(Object correspondence data)
□ □ □ □

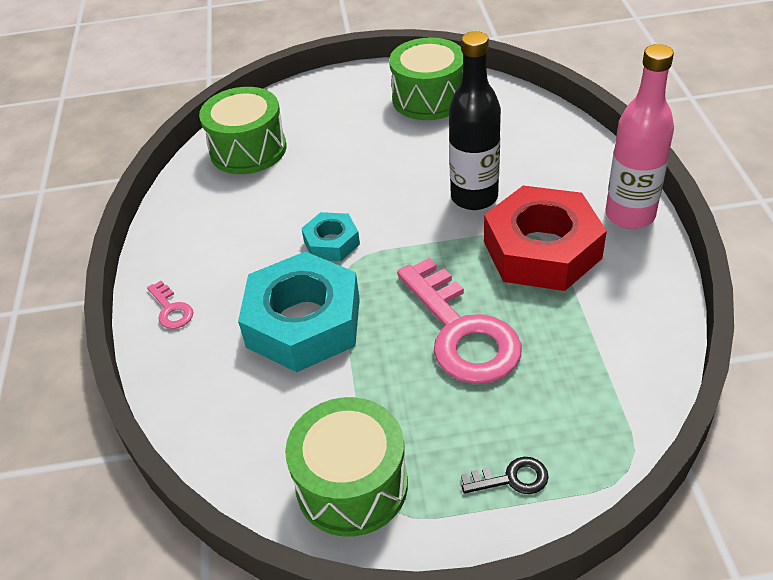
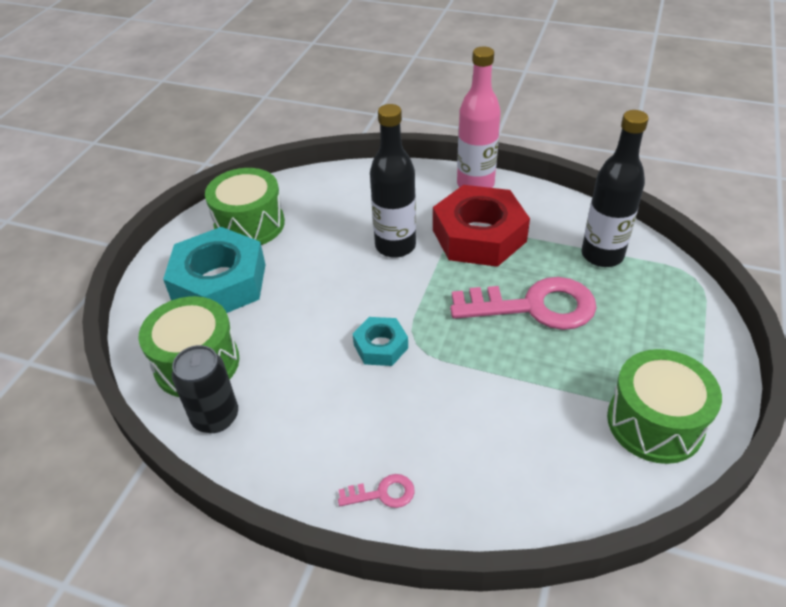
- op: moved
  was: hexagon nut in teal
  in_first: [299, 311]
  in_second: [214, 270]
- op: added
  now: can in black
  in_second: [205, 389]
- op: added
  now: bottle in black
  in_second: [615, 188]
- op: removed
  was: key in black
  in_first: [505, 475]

□ □ □ □

• [About this exercise] Find all lines holding the word "black" in the records above and copy them.

• [Answer area]
  now: can in black
  now: bottle in black
  was: key in black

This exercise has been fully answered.